- **WORK INSTRUCTIONS**: Please repeat exactly the lines below from the one containing "black phone [222,254,298,307]" down to the one containing "black hat [462,318,527,381]", both included, and nothing else.

Scene edit records:
++++

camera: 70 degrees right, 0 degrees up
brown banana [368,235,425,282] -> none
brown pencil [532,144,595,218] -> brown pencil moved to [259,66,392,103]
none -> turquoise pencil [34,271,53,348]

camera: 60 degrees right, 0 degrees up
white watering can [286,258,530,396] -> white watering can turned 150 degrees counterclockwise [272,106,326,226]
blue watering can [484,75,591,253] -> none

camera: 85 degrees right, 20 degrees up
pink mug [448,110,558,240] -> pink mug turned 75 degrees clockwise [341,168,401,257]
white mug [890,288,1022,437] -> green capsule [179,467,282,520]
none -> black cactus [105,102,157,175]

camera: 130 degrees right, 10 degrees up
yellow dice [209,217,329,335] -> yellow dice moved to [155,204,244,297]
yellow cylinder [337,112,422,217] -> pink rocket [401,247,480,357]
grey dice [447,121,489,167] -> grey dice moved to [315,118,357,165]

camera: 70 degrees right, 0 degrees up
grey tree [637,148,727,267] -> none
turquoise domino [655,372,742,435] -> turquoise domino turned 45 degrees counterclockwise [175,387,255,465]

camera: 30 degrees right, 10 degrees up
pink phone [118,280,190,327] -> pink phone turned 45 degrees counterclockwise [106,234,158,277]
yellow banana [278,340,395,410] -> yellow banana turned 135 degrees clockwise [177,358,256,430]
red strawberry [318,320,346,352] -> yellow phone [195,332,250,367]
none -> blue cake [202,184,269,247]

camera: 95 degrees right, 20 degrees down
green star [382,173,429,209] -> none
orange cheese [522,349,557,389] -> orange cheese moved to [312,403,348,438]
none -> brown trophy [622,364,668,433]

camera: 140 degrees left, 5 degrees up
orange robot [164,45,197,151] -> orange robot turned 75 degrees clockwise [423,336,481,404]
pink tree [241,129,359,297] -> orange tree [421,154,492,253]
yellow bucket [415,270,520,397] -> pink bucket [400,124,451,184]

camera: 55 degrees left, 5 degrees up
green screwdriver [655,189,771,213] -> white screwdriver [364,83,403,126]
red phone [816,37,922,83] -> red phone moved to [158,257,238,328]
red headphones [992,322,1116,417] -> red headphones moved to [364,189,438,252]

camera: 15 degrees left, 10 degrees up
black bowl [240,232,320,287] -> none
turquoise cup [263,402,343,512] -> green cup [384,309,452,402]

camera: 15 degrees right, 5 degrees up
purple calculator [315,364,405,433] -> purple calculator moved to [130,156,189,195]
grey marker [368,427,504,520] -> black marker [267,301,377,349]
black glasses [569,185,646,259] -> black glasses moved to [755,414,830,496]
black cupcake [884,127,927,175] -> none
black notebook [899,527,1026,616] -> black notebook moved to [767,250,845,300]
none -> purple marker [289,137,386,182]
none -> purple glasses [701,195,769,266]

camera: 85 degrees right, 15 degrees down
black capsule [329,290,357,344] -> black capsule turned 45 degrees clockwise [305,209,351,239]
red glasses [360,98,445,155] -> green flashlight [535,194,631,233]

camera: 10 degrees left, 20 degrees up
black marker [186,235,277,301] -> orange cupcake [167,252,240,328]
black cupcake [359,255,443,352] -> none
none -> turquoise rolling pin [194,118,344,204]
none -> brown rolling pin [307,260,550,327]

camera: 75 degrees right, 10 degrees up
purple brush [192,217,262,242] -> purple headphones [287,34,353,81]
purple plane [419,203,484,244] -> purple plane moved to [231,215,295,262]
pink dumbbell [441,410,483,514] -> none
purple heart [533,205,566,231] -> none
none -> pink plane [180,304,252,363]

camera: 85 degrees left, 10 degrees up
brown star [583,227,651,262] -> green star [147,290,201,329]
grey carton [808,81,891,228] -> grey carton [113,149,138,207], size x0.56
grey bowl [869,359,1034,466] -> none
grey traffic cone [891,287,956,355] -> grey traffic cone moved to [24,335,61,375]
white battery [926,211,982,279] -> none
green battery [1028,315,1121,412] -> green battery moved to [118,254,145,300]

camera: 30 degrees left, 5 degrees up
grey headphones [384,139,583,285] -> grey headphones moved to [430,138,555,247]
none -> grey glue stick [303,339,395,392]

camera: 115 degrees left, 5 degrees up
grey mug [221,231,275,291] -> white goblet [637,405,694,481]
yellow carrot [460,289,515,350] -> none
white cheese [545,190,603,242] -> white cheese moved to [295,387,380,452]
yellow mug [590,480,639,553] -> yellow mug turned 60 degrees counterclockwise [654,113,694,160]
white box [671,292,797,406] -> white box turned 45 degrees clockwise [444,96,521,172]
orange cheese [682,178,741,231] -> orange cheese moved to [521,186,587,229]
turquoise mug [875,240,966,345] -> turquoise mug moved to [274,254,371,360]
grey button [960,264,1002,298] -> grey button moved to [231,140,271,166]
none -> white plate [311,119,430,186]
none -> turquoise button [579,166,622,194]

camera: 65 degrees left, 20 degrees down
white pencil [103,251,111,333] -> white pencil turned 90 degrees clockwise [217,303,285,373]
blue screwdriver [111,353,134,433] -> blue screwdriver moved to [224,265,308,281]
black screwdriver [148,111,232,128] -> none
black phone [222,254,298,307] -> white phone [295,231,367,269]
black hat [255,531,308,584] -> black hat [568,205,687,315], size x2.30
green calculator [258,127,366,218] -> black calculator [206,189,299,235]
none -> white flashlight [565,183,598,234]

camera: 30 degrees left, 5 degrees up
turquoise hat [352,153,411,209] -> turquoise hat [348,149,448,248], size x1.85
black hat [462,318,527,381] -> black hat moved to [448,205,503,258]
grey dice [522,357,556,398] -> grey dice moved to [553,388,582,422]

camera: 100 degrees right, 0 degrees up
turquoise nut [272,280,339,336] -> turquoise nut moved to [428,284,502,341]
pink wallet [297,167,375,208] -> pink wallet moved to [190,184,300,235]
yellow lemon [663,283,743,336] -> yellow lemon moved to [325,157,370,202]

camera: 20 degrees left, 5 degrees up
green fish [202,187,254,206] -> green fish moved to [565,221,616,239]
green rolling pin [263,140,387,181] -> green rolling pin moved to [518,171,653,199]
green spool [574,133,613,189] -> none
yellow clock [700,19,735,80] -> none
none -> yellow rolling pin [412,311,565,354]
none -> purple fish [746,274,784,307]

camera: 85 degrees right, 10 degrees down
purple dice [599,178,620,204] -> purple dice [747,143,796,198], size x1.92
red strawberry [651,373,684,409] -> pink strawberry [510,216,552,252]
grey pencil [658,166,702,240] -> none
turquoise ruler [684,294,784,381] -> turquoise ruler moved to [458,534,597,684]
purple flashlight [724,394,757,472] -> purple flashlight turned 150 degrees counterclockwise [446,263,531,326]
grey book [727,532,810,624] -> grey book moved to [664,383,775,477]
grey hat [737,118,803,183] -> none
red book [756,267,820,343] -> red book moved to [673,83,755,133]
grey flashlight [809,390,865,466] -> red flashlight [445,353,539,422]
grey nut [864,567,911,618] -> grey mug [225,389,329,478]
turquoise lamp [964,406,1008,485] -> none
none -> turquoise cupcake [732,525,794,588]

++++

- **TASK RESPONSE**:
black phone [222,254,298,307] -> white phone [295,231,367,269]
black hat [255,531,308,584] -> black hat [568,205,687,315], size x2.30
green calculator [258,127,366,218] -> black calculator [206,189,299,235]
none -> white flashlight [565,183,598,234]

camera: 30 degrees left, 5 degrees up
turquoise hat [352,153,411,209] -> turquoise hat [348,149,448,248], size x1.85
black hat [462,318,527,381] -> black hat moved to [448,205,503,258]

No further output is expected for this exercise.